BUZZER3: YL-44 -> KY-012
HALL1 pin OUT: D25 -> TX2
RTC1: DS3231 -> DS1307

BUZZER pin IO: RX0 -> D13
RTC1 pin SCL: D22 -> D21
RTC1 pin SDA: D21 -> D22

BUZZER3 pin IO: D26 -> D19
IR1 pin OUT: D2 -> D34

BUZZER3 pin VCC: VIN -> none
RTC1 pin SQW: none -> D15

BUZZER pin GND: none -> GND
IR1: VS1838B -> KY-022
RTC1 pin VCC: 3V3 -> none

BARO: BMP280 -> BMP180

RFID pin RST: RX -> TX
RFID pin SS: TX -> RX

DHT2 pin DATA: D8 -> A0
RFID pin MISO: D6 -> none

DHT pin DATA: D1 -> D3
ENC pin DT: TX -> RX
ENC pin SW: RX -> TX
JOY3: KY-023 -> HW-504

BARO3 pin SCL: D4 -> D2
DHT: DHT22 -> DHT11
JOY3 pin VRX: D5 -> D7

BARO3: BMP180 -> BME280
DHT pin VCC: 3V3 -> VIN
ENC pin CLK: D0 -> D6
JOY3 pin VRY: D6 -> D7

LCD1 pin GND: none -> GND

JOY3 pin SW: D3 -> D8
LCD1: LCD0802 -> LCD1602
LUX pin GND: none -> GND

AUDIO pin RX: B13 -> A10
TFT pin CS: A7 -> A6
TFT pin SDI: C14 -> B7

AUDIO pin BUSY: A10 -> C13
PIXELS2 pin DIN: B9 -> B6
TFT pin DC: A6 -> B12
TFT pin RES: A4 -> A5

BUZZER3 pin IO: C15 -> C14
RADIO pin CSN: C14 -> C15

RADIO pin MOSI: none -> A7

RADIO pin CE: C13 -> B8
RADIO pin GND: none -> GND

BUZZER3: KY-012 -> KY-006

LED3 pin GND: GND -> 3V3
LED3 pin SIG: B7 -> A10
_ _ _
■ **Activity**
The lines holding the word "none" are the answer. Find them in the entries and copy them.

■ **Reply**
BUZZER3 pin VCC: VIN -> none
RTC1 pin SQW: none -> D15
BUZZER pin GND: none -> GND
RTC1 pin VCC: 3V3 -> none
RFID pin MISO: D6 -> none
LCD1 pin GND: none -> GND
LUX pin GND: none -> GND
RADIO pin MOSI: none -> A7
RADIO pin GND: none -> GND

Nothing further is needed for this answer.